▸ WHAT YOU HAVE TO DO
Beginning with the line where "IC1 pin in-: SUM -> VI" appears, retype every remaining line of the data below, both the first and last included.

▸ Version comparison data
▬▬▬▬▬▬
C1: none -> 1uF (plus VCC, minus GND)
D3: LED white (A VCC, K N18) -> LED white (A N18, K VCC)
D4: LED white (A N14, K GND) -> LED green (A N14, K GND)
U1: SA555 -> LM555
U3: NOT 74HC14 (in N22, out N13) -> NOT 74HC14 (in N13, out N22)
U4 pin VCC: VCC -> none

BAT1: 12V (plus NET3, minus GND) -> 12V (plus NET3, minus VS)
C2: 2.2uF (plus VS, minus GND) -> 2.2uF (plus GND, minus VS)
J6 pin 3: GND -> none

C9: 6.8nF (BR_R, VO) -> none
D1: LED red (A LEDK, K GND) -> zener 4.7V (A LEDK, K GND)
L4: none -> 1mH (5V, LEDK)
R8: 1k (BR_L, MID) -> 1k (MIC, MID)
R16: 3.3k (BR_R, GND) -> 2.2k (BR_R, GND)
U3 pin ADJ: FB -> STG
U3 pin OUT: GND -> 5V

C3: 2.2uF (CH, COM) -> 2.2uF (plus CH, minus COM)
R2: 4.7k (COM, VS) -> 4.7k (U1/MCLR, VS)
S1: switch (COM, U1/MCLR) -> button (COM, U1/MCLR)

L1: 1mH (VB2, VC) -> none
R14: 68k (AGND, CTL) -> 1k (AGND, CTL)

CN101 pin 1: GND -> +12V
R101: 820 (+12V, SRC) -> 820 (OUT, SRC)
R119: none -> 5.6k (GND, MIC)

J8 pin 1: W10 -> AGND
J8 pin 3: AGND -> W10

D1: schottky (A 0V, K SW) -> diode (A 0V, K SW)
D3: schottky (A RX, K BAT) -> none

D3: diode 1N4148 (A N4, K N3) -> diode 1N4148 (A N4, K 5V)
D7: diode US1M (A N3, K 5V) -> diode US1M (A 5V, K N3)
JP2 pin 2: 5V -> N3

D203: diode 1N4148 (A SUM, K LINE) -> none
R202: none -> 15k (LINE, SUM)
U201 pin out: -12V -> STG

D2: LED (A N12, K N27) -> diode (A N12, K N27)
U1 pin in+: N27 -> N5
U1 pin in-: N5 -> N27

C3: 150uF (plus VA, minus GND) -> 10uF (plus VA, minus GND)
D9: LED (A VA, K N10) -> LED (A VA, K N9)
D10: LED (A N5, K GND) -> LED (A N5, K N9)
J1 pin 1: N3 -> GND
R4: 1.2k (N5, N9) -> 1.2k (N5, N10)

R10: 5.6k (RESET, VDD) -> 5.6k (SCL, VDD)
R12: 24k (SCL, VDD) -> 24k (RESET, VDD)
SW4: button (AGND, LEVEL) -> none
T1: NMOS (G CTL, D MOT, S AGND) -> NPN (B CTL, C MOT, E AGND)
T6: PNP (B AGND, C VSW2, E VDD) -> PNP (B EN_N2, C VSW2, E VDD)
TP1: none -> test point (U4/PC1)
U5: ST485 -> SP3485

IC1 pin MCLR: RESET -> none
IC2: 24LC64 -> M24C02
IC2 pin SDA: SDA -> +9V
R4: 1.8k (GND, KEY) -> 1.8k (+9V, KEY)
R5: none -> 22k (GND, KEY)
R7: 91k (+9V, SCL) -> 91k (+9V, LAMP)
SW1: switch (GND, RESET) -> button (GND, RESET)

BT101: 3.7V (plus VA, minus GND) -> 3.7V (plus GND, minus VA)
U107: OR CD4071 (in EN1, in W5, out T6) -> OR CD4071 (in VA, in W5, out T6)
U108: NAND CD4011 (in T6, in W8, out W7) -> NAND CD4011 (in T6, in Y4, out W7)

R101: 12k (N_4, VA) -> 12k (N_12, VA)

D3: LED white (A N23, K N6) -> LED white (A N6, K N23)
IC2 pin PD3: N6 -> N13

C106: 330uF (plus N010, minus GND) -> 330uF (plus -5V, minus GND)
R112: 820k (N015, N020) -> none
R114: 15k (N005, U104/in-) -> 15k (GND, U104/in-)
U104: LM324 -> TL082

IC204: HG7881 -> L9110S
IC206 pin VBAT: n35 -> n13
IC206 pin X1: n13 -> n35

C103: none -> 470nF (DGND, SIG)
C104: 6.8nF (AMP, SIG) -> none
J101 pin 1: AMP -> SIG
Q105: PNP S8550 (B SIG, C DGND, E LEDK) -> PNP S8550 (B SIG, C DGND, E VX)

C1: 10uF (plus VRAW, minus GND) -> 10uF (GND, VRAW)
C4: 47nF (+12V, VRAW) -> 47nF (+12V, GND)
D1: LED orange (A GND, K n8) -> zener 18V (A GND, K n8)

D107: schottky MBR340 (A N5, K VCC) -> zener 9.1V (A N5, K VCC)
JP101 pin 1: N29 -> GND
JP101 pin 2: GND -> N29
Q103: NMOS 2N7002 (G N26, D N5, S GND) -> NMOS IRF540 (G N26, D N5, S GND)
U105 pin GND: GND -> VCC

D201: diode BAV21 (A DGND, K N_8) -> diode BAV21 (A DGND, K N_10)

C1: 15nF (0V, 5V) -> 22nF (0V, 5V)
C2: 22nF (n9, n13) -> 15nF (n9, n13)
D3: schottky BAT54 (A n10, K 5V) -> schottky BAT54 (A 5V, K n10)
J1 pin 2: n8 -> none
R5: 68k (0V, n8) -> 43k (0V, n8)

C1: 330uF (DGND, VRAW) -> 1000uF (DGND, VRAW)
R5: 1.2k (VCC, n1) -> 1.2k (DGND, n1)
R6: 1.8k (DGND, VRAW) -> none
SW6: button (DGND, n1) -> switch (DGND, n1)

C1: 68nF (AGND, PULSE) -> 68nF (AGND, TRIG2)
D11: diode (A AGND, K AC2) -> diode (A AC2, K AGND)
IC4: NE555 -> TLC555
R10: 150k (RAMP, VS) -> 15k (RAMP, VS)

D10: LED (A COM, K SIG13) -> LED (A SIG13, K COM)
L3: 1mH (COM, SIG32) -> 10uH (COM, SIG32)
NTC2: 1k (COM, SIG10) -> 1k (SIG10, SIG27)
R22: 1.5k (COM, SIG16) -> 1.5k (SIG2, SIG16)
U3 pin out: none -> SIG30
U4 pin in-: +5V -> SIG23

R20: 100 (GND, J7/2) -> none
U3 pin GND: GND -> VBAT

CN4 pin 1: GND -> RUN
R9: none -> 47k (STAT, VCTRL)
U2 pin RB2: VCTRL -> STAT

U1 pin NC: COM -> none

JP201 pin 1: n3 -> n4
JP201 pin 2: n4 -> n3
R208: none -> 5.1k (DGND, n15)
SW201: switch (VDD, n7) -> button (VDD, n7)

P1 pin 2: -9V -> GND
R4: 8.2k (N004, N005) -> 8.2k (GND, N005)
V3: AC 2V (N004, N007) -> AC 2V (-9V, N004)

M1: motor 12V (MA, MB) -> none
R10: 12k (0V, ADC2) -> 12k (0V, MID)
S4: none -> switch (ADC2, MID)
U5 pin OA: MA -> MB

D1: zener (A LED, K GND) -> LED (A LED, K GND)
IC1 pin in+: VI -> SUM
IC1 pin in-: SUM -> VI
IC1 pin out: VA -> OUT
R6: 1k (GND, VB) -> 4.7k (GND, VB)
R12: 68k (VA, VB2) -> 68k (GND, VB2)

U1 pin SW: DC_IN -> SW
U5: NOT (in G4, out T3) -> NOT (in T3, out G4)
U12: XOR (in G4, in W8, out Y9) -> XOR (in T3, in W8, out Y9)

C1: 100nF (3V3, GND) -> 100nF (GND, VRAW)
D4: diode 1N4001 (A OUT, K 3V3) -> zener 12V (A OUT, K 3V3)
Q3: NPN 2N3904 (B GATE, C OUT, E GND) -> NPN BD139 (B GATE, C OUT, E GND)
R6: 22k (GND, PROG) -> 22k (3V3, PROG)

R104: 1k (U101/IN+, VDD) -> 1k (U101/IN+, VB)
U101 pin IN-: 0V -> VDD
▬▬▬▬▬▬
▸ EXERCISE SOLUTION
IC1 pin in-: SUM -> VI
IC1 pin out: VA -> OUT
R6: 1k (GND, VB) -> 4.7k (GND, VB)
R12: 68k (VA, VB2) -> 68k (GND, VB2)

U1 pin SW: DC_IN -> SW
U5: NOT (in G4, out T3) -> NOT (in T3, out G4)
U12: XOR (in G4, in W8, out Y9) -> XOR (in T3, in W8, out Y9)

C1: 100nF (3V3, GND) -> 100nF (GND, VRAW)
D4: diode 1N4001 (A OUT, K 3V3) -> zener 12V (A OUT, K 3V3)
Q3: NPN 2N3904 (B GATE, C OUT, E GND) -> NPN BD139 (B GATE, C OUT, E GND)
R6: 22k (GND, PROG) -> 22k (3V3, PROG)

R104: 1k (U101/IN+, VDD) -> 1k (U101/IN+, VB)
U101 pin IN-: 0V -> VDD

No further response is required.